## PROBLEM
Among the records below, find each line that includes the string "DGND" and copy it.

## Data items

○ ○ ○ ○ ○ ○ ○

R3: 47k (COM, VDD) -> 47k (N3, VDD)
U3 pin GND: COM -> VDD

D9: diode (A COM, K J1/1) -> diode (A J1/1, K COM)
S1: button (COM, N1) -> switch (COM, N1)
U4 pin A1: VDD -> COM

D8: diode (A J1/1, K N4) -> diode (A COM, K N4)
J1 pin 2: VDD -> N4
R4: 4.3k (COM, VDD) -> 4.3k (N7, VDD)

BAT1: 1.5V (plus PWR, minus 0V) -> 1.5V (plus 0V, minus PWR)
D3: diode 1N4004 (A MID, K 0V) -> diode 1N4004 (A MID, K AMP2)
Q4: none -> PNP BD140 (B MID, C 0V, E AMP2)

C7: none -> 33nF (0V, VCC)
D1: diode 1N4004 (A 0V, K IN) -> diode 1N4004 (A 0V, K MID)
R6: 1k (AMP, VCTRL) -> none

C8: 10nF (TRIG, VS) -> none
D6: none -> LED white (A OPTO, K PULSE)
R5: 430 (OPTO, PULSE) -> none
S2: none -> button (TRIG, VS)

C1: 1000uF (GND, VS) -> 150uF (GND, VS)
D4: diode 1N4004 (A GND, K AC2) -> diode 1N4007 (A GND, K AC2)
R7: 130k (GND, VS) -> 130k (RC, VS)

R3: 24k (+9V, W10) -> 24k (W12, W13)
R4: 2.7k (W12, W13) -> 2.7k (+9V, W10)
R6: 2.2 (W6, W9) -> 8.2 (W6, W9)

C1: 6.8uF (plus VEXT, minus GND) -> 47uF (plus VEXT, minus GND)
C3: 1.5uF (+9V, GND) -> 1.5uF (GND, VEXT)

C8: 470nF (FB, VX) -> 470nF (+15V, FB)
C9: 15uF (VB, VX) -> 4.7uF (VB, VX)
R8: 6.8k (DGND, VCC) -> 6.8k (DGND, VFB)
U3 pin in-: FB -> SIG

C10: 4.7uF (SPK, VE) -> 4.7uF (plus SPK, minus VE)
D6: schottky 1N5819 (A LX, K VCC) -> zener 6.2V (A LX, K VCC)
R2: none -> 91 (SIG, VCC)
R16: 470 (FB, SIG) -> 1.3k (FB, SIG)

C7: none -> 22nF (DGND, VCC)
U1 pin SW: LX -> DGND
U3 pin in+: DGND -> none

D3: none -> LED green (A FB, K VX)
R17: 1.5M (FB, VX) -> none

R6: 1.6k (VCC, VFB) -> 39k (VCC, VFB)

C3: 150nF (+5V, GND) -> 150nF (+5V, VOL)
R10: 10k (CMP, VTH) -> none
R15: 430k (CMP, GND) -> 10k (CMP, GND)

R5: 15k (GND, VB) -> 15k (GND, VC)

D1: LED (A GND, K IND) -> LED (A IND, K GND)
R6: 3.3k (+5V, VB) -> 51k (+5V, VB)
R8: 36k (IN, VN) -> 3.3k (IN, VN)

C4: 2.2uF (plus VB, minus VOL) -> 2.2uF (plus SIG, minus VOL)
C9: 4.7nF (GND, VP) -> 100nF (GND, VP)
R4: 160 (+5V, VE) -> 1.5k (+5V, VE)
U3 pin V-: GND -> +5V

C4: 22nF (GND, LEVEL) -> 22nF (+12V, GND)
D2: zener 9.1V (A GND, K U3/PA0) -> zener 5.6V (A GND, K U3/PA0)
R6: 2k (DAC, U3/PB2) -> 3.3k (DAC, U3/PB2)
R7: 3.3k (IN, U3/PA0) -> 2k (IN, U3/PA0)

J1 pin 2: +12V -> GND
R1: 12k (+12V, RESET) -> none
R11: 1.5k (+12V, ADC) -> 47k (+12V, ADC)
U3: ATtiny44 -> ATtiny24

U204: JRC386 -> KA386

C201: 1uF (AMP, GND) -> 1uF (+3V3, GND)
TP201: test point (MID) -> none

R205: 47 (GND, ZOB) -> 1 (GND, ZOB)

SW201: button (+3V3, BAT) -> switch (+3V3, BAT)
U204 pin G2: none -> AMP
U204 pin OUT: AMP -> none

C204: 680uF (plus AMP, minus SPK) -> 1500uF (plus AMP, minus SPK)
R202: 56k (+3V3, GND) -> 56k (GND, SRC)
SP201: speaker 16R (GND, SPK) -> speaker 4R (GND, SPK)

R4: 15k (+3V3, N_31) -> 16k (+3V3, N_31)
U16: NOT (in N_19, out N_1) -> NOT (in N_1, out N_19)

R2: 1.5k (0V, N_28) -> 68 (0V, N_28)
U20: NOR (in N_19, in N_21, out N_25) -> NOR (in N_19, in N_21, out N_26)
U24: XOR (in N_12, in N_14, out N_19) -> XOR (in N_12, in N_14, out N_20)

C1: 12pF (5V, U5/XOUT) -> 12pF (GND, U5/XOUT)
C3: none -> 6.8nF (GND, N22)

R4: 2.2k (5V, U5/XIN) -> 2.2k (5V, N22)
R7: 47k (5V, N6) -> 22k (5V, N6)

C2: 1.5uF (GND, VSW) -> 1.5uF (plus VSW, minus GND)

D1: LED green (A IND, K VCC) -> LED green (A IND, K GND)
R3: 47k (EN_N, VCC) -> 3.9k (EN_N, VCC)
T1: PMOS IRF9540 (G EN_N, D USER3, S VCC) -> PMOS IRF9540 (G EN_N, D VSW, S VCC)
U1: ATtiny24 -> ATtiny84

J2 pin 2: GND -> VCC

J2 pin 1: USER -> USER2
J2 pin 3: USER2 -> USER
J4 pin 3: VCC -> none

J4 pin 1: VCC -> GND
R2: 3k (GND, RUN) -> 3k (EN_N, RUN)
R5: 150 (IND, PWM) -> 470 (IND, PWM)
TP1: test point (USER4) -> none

○ ○ ○ ○ ○ ○ ○

## RESPONSE TO THIS TASK
R8: 6.8k (DGND, VCC) -> 6.8k (DGND, VFB)
C7: none -> 22nF (DGND, VCC)
U1 pin SW: LX -> DGND
U3 pin in+: DGND -> none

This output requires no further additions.